## [AIM OF THE TASK]
Provide the number of lines in the material below that include the word "pink", without any accompanying text.

## [DATASET EXTRACT]
──────

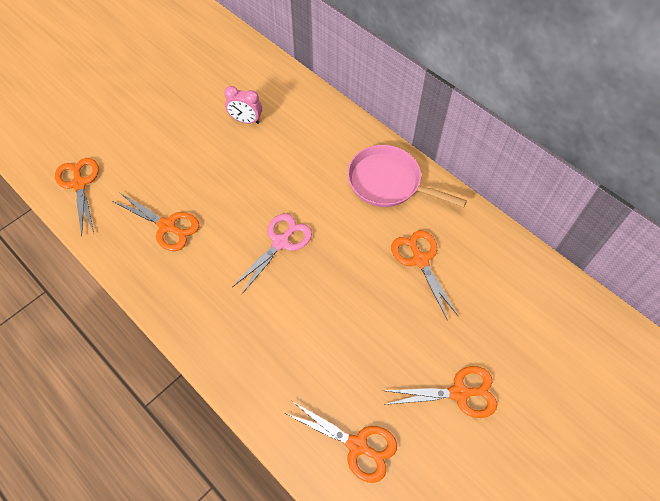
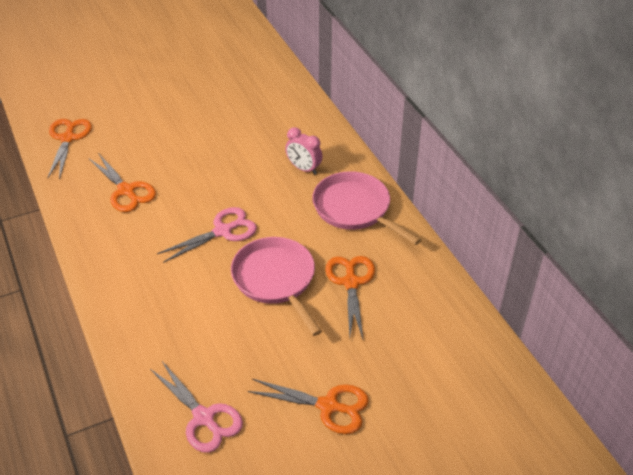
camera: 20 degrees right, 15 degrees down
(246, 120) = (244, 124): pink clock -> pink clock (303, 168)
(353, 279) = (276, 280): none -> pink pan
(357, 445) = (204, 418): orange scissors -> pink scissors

──────

## [SOLUTION TO THIS PROBLEM]
3